**BRIEF**
Look through the records and copy every line in which "pink" appears.

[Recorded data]
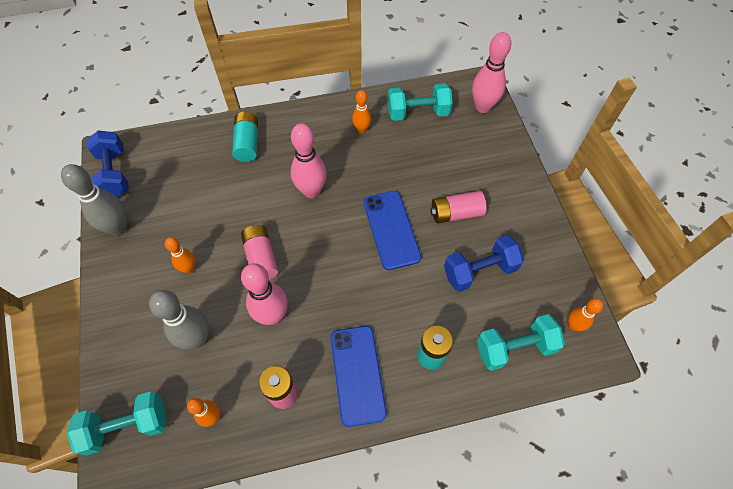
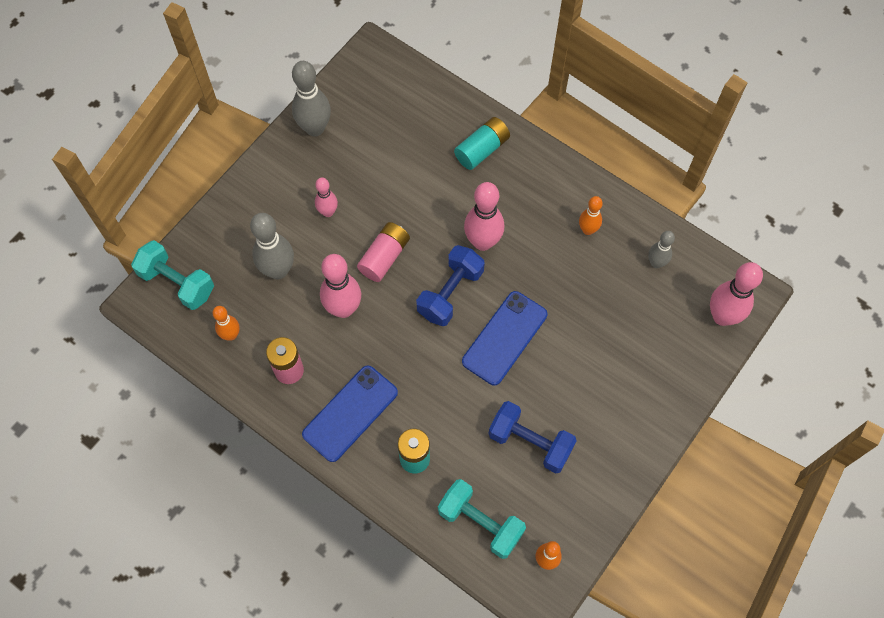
camera: 50 degrees right, 5 degrees up
blue dumbbell [86,130,129,198] -> blue dumbbell moved to [416,245,485,326]
orange bowling pin [165,237,196,273] -> pink bowling pin [315,178,338,217]
turquoise dumbbell [388,83,453,121] -> grey bowling pin [648,231,675,268]
pink battery [430,191,486,223] -> none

**EXERCISE ANSWER**
orange bowling pin [165,237,196,273] -> pink bowling pin [315,178,338,217]
pink battery [430,191,486,223] -> none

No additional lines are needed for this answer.